Source material -
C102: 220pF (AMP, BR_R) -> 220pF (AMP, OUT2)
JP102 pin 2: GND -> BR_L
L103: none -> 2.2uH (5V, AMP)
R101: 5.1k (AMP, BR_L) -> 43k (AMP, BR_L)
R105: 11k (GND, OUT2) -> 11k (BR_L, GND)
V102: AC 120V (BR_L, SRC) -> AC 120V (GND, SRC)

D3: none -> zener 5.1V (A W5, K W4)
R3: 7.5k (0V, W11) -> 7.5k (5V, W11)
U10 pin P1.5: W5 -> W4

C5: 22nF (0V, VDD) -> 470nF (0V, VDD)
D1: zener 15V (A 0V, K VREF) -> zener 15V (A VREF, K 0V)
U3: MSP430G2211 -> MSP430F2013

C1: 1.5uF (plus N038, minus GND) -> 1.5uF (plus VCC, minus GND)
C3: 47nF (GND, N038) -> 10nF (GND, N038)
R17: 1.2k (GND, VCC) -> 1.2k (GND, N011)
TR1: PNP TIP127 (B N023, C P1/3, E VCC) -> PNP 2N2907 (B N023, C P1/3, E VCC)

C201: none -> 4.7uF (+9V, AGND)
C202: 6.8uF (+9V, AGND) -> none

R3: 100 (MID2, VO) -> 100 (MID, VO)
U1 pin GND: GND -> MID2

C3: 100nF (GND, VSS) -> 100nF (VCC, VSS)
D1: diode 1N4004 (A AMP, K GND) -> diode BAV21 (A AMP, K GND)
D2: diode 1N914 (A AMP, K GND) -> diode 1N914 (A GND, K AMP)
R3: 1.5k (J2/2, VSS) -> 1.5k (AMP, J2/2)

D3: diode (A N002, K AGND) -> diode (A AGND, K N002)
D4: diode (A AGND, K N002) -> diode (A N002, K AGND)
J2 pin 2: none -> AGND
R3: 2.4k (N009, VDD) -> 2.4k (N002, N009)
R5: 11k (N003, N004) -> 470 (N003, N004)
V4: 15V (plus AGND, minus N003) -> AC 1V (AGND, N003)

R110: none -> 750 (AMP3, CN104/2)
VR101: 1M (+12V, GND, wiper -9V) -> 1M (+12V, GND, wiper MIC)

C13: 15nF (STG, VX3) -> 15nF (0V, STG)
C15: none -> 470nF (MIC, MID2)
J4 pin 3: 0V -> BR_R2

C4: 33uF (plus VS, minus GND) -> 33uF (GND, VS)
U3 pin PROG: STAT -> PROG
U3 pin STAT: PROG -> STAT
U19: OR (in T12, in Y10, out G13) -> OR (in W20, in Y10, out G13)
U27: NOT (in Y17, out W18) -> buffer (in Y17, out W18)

Work to complete -
Reproduce only what lies between the start of the listing above and the end of the line containing "TR1: PNP TIP127", keeping every line exact.

Finished task -
C102: 220pF (AMP, BR_R) -> 220pF (AMP, OUT2)
JP102 pin 2: GND -> BR_L
L103: none -> 2.2uH (5V, AMP)
R101: 5.1k (AMP, BR_L) -> 43k (AMP, BR_L)
R105: 11k (GND, OUT2) -> 11k (BR_L, GND)
V102: AC 120V (BR_L, SRC) -> AC 120V (GND, SRC)

D3: none -> zener 5.1V (A W5, K W4)
R3: 7.5k (0V, W11) -> 7.5k (5V, W11)
U10 pin P1.5: W5 -> W4

C5: 22nF (0V, VDD) -> 470nF (0V, VDD)
D1: zener 15V (A 0V, K VREF) -> zener 15V (A VREF, K 0V)
U3: MSP430G2211 -> MSP430F2013

C1: 1.5uF (plus N038, minus GND) -> 1.5uF (plus VCC, minus GND)
C3: 47nF (GND, N038) -> 10nF (GND, N038)
R17: 1.2k (GND, VCC) -> 1.2k (GND, N011)
TR1: PNP TIP127 (B N023, C P1/3, E VCC) -> PNP 2N2907 (B N023, C P1/3, E VCC)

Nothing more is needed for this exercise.